● WORK ITEM
The expected output is the data below, character for character, without its pictures.

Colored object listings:
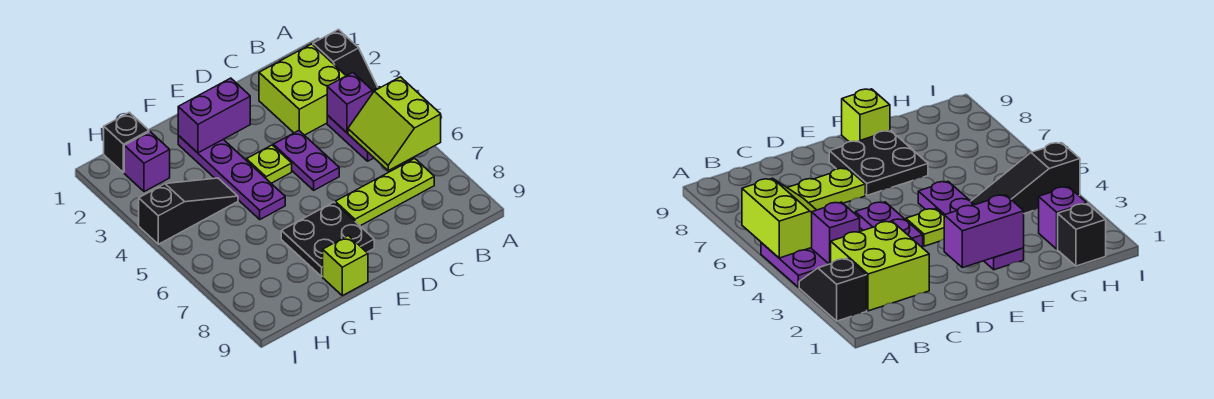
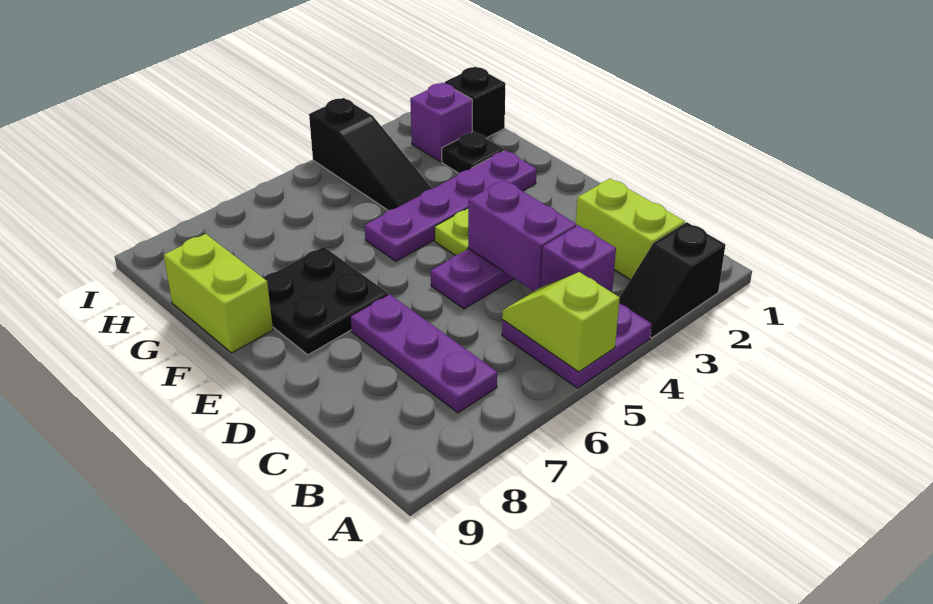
lime slope A5:B6 level 2 top A -> lime slope A5:B5 level 2 top A
lime brick B2:C3 level 1 -> lime brick B2:C2 level 1
lime plate B7:D7 level 1 -> purple plate B7:D7 level 1
purple brick E2:F2 level 2 -> purple brick C4:D4 level 2
lime brick F9 level 1 -> lime brick F9:G9 level 1
none -> black plate G2 level 1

● OUTPUT OF THE TASK
lime slope A5:B6 level 2 top A -> lime slope A5:B5 level 2 top A
lime brick B2:C3 level 1 -> lime brick B2:C2 level 1
lime plate B7:D7 level 1 -> purple plate B7:D7 level 1
purple brick E2:F2 level 2 -> purple brick C4:D4 level 2
lime brick F9 level 1 -> lime brick F9:G9 level 1
none -> black plate G2 level 1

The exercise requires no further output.